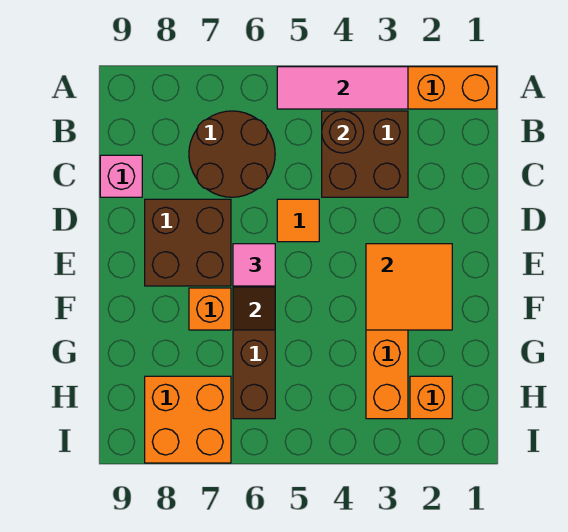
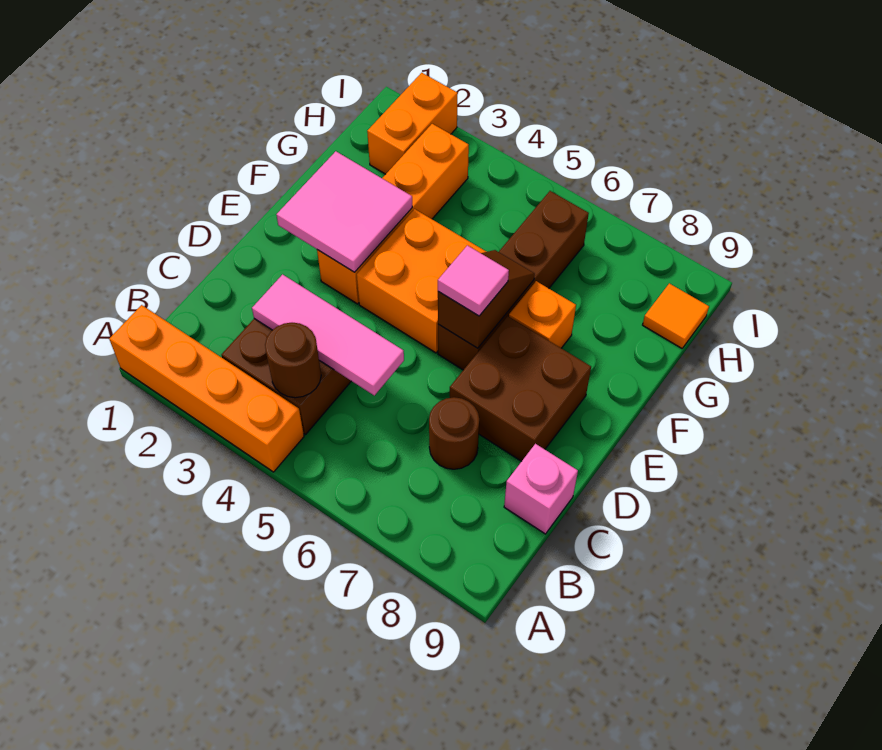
pink tile A3:A5 level 2 -> pink tile C3:C5 level 2
brown round brick B6:C7 level 1 -> brown round brick C7 level 1
orange tile D5 level 1 -> orange tile H9 level 1
orange tile E2:F3 level 2 -> pink tile E2:F3 level 2
orange brick H2 level 1 -> orange brick H2:I2 level 1
orange brick H7:I8 level 1 -> orange brick E4:F5 level 1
::::::::
[Task directions]: Set down the entries above exactly; no pictures belong in the copy.

[Response]:
pink tile A3:A5 level 2 -> pink tile C3:C5 level 2
brown round brick B6:C7 level 1 -> brown round brick C7 level 1
orange tile D5 level 1 -> orange tile H9 level 1
orange tile E2:F3 level 2 -> pink tile E2:F3 level 2
orange brick H2 level 1 -> orange brick H2:I2 level 1
orange brick H7:I8 level 1 -> orange brick E4:F5 level 1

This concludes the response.